• Task objective: Check each line of the listing below for the string "rocket", and copy the ones that have it.

• Data provided:
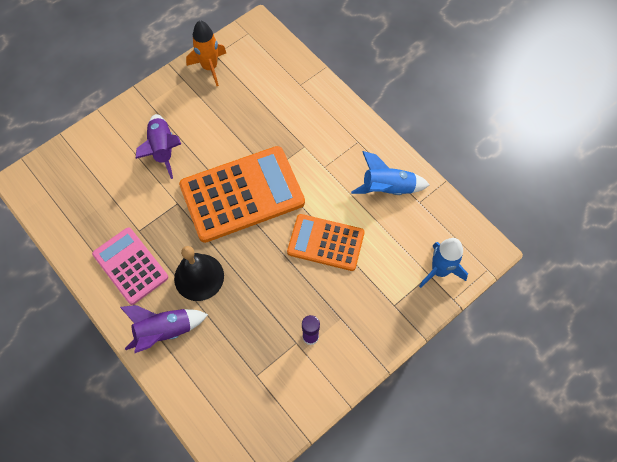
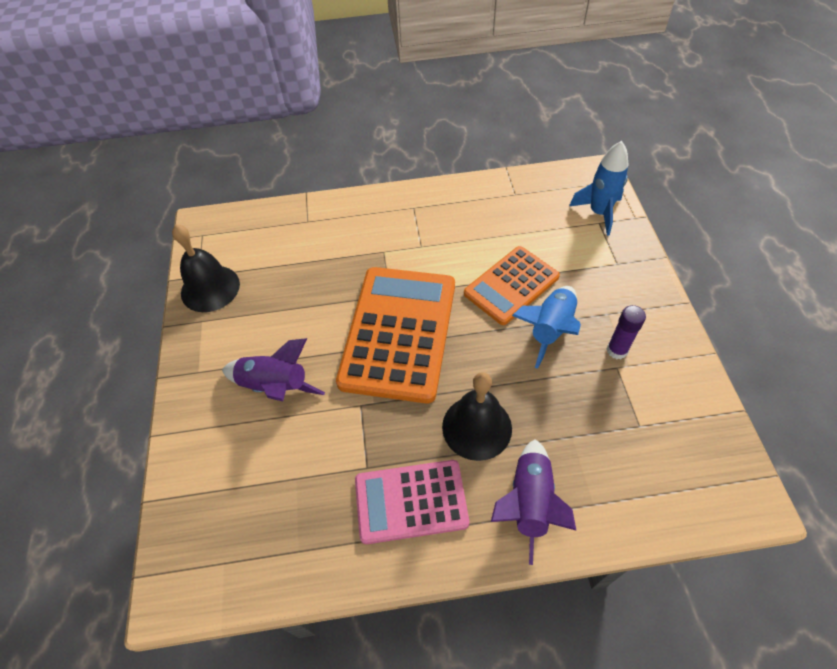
camera: 55 degrees left, 10 degrees down
(210, 67) = (210, 288): orange rocket -> black bell
(387, 188) = (483, 209): blue rocket -> blue rocket (550, 329)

• Exercise output:
(210, 67) = (210, 288): orange rocket -> black bell
(387, 188) = (483, 209): blue rocket -> blue rocket (550, 329)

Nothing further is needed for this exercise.